* Raw data *
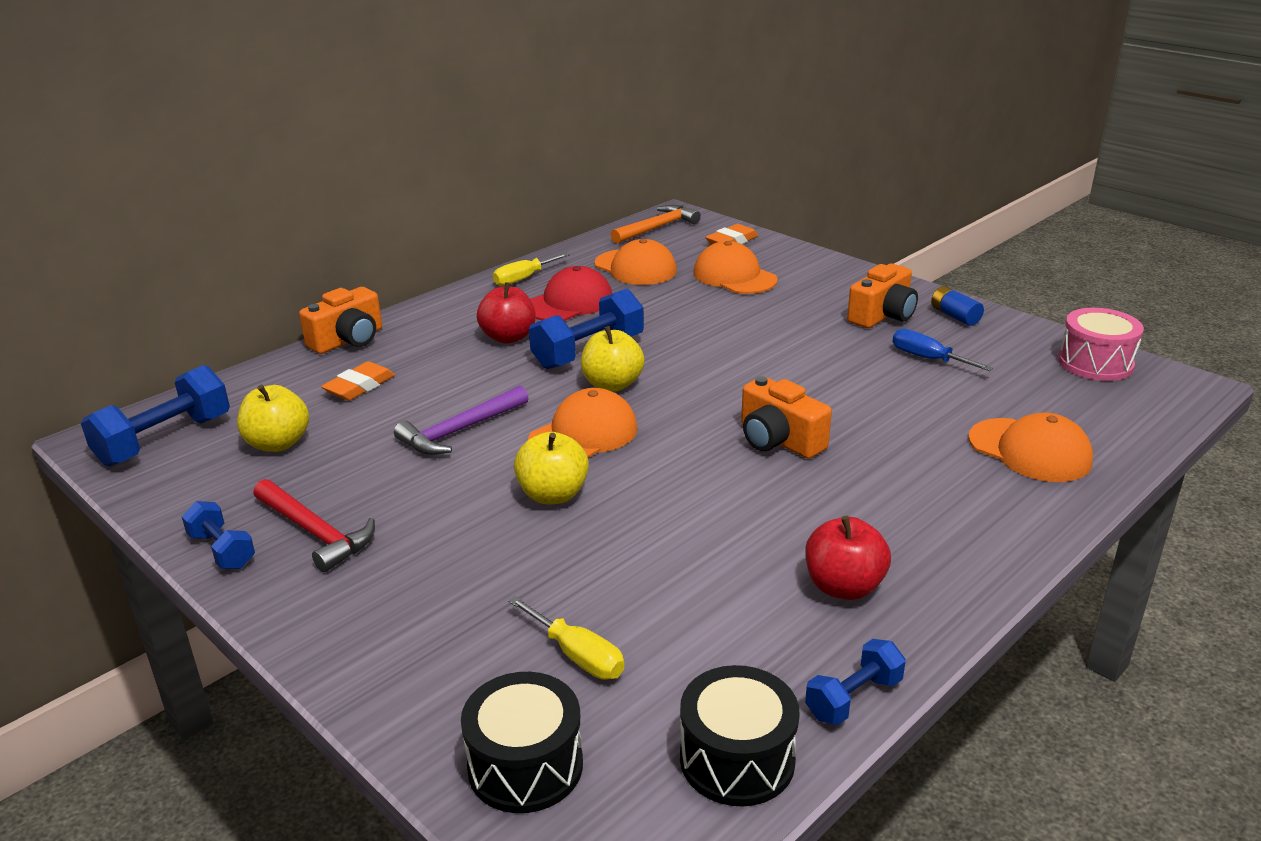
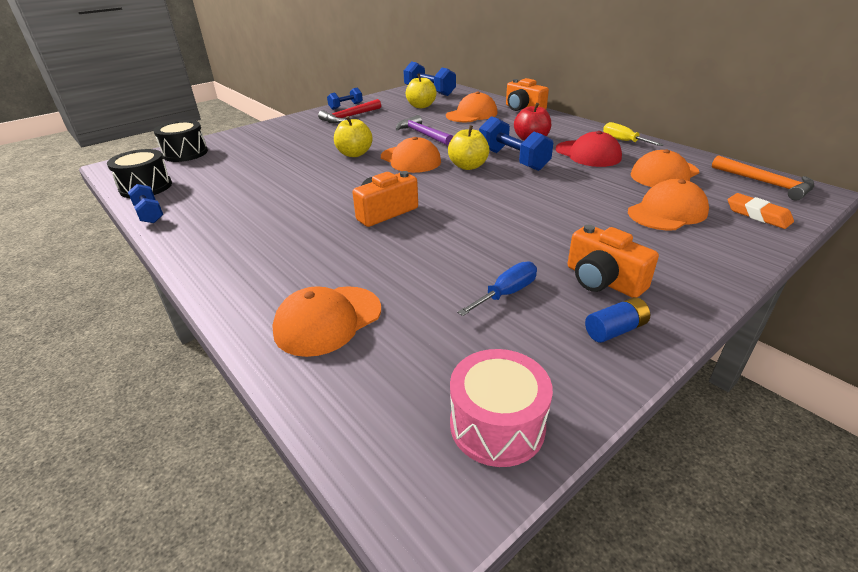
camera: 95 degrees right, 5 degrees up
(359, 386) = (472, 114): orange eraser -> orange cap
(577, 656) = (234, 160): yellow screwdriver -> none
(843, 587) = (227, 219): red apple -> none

...

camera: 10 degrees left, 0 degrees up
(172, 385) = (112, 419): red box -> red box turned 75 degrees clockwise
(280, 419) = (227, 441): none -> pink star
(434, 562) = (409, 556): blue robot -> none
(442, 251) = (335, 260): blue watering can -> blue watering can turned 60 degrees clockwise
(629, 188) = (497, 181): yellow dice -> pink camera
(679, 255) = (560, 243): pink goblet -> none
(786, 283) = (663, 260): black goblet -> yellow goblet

* Problem requirements *
Copy all the lines from the data above that hold the word "turned".

* Answer to this problem *
(172, 385) = (112, 419): red box -> red box turned 75 degrees clockwise
(442, 251) = (335, 260): blue watering can -> blue watering can turned 60 degrees clockwise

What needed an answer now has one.